INSTRUCTIONS TO FOLLOW – Give the whole listing below once more, exactly, without pictures.

==== RECORDS FOR THIS TASK

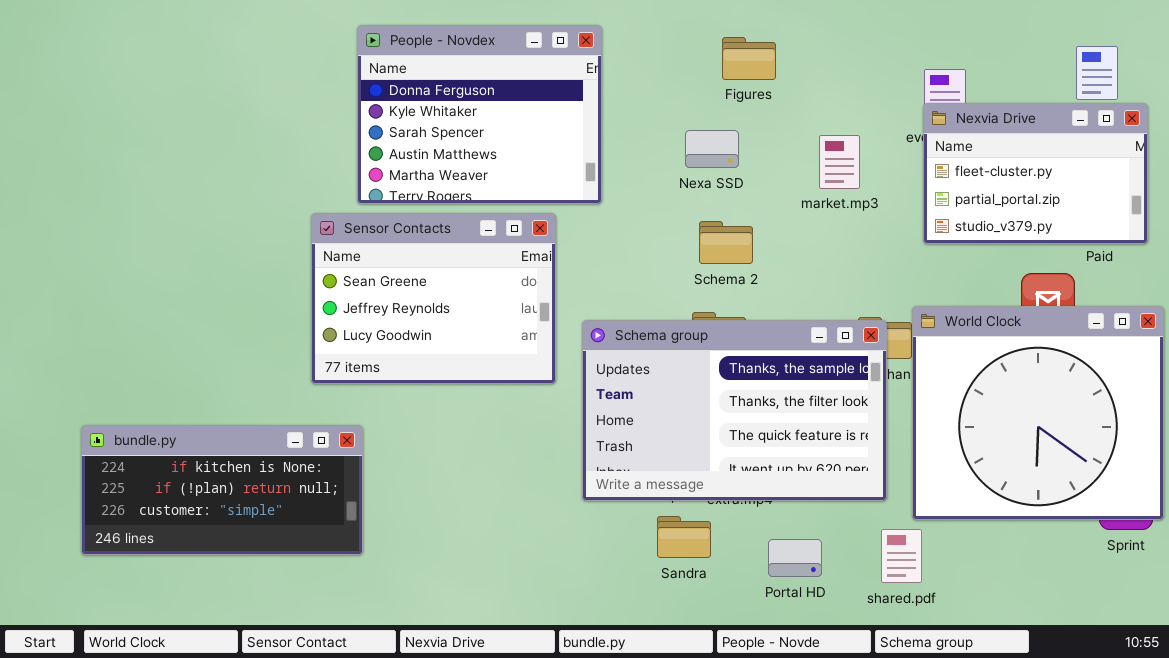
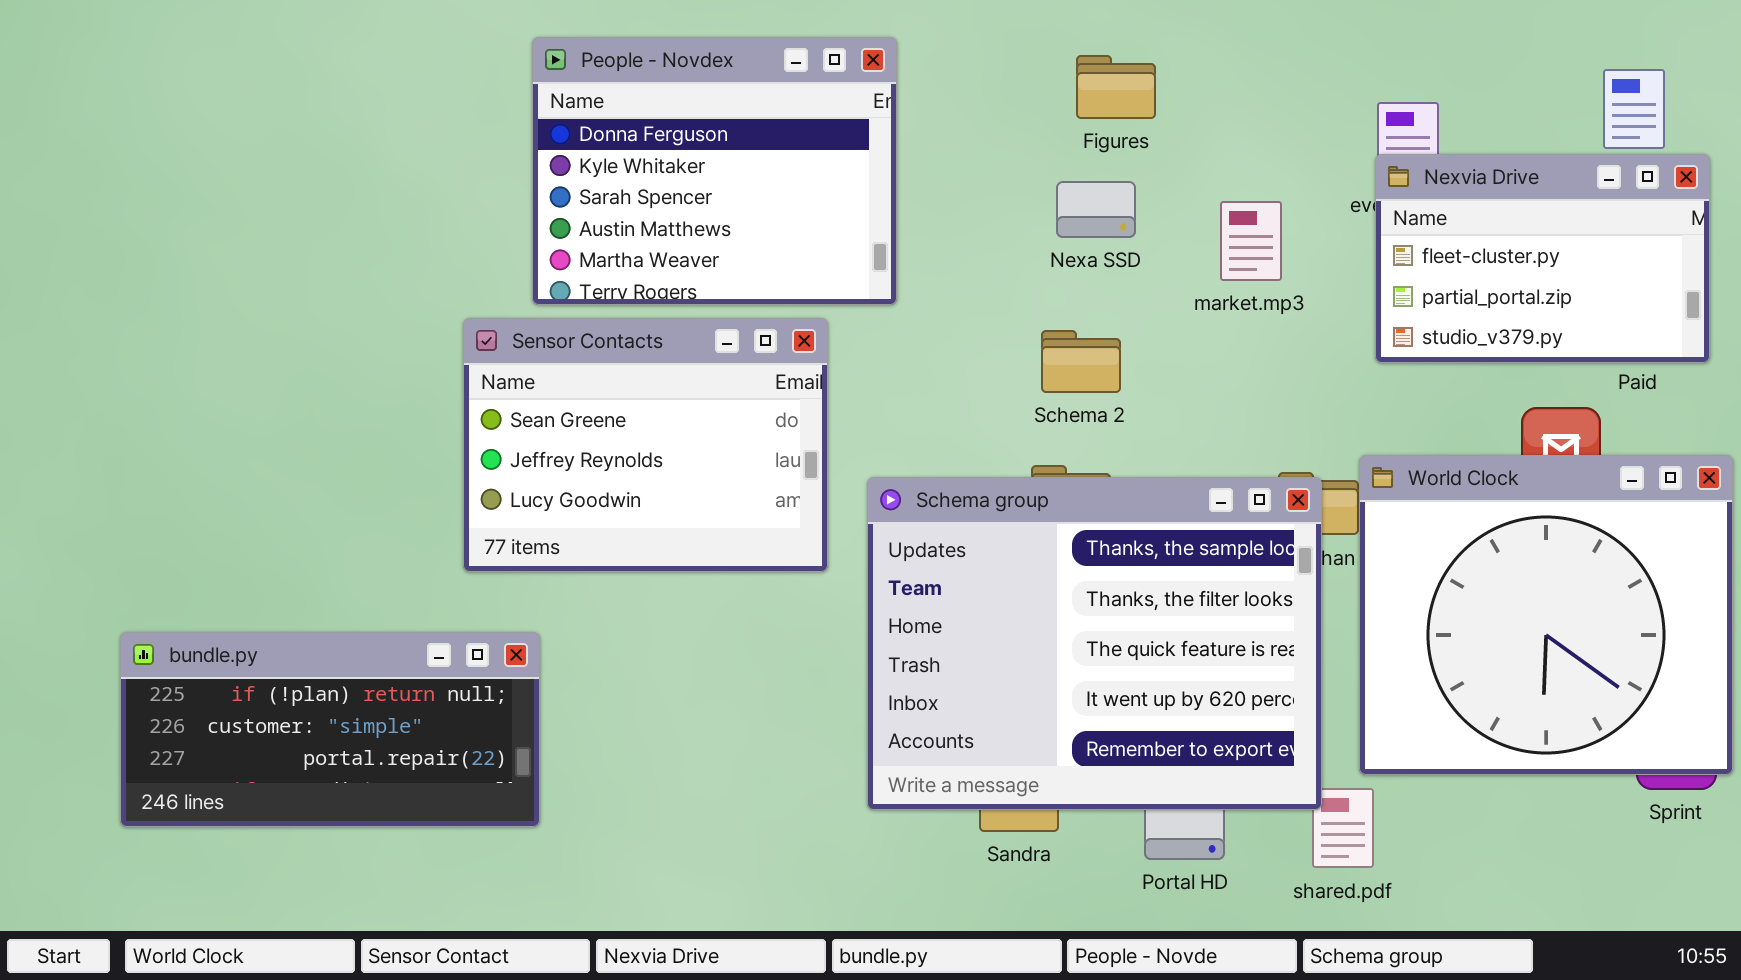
Nexa SSD: [685,130,739,168] -> [1056,181,1136,238], moved
Schema group: [582,320,887,501] -> [867,477,1322,810], resized
bundle.py: [81,425,363,555] -> [120,632,540,827], scrolled down 1 row

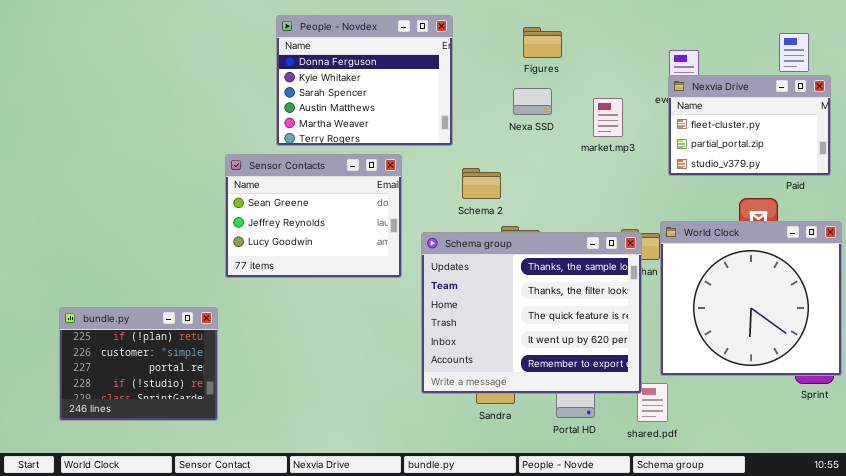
People - Novdex: [532,37,897,305] -> [276,15,453,146], moved
Schema 2: [1041,330,1121,393] -> [462,168,501,199], moved
bundle.py: [120,632,540,827] -> [59,307,218,421], resized

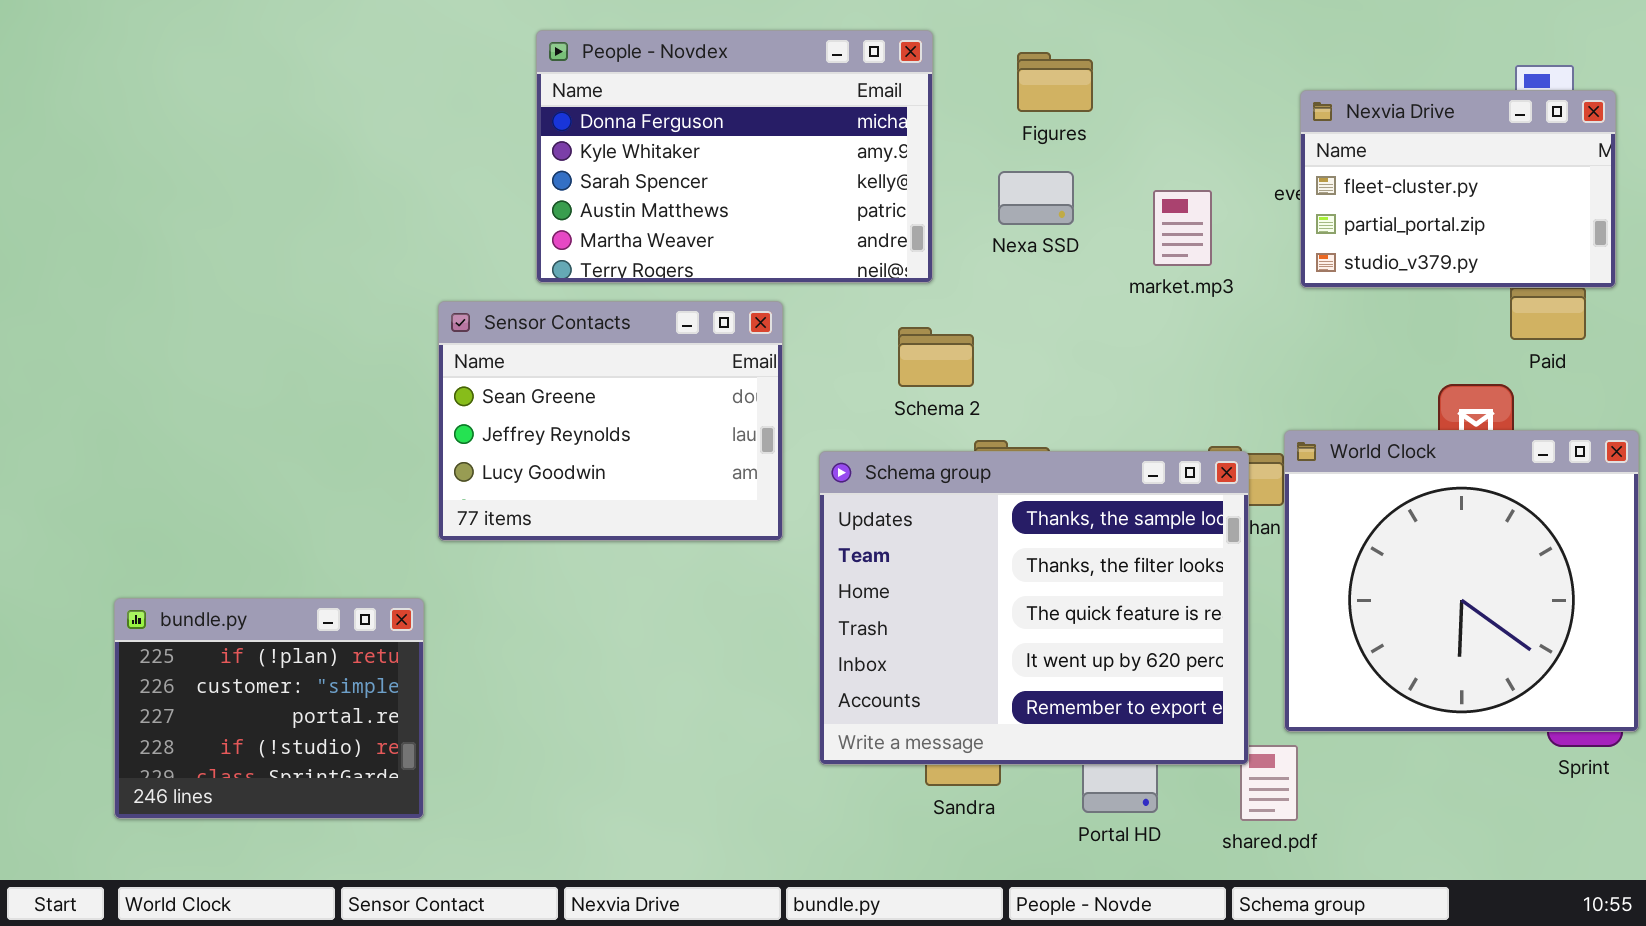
People - Novdex: [276,15,453,146] -> [536,30,933,283], resized
Nexvia Drive: [668,75,831,176] -> [1300,90,1616,288], moved

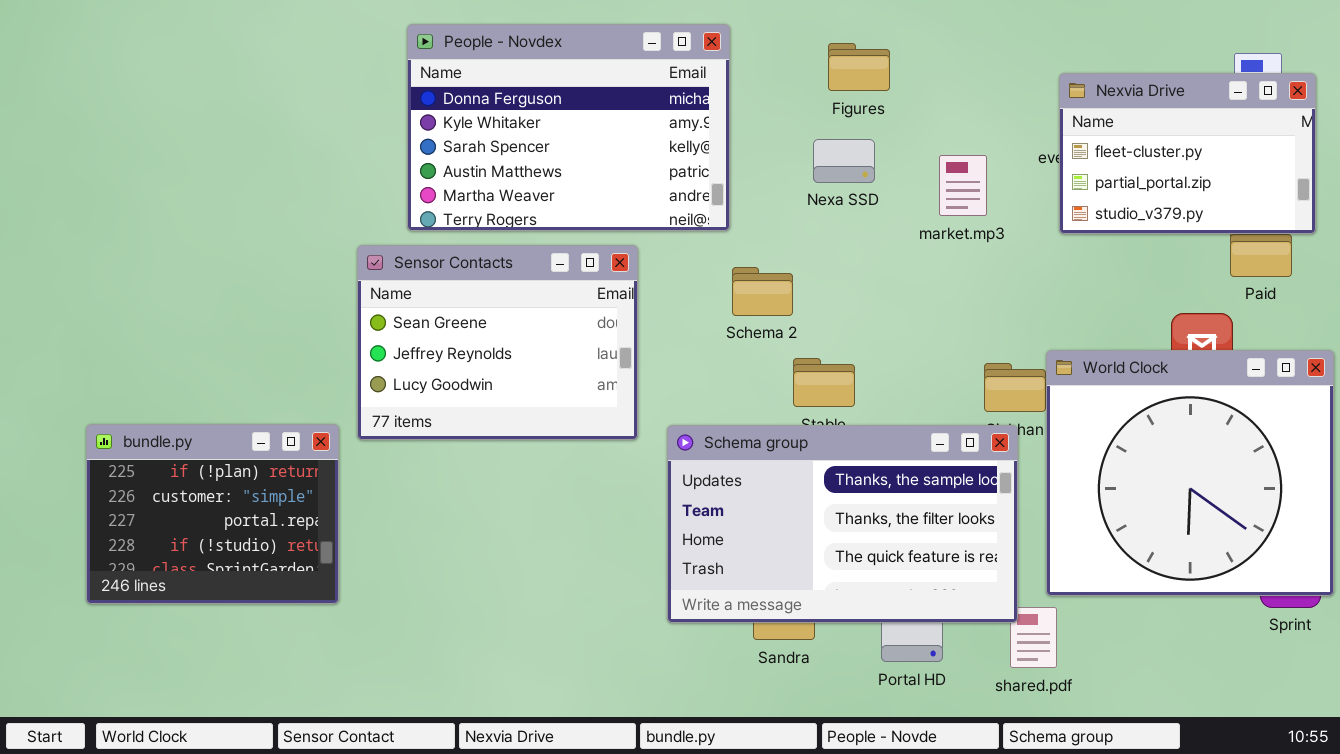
People - Novdex: [536,30,933,283] -> [407,24,730,231], moved
Schema group: [819,451,1249,765] -> [667,425,1018,623], resized
bundle.py: [114,598,424,819] -> [86,424,339,604], moved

========

WRITTEN RESPONSE –
Nexa SSD: [685,130,739,168] -> [1056,181,1136,238], moved
Schema group: [582,320,887,501] -> [867,477,1322,810], resized
bundle.py: [81,425,363,555] -> [120,632,540,827], scrolled down 1 row

People - Novdex: [532,37,897,305] -> [276,15,453,146], moved
Schema 2: [1041,330,1121,393] -> [462,168,501,199], moved
bundle.py: [120,632,540,827] -> [59,307,218,421], resized

People - Novdex: [276,15,453,146] -> [536,30,933,283], resized
Nexvia Drive: [668,75,831,176] -> [1300,90,1616,288], moved

People - Novdex: [536,30,933,283] -> [407,24,730,231], moved
Schema group: [819,451,1249,765] -> [667,425,1018,623], resized
bundle.py: [114,598,424,819] -> [86,424,339,604], moved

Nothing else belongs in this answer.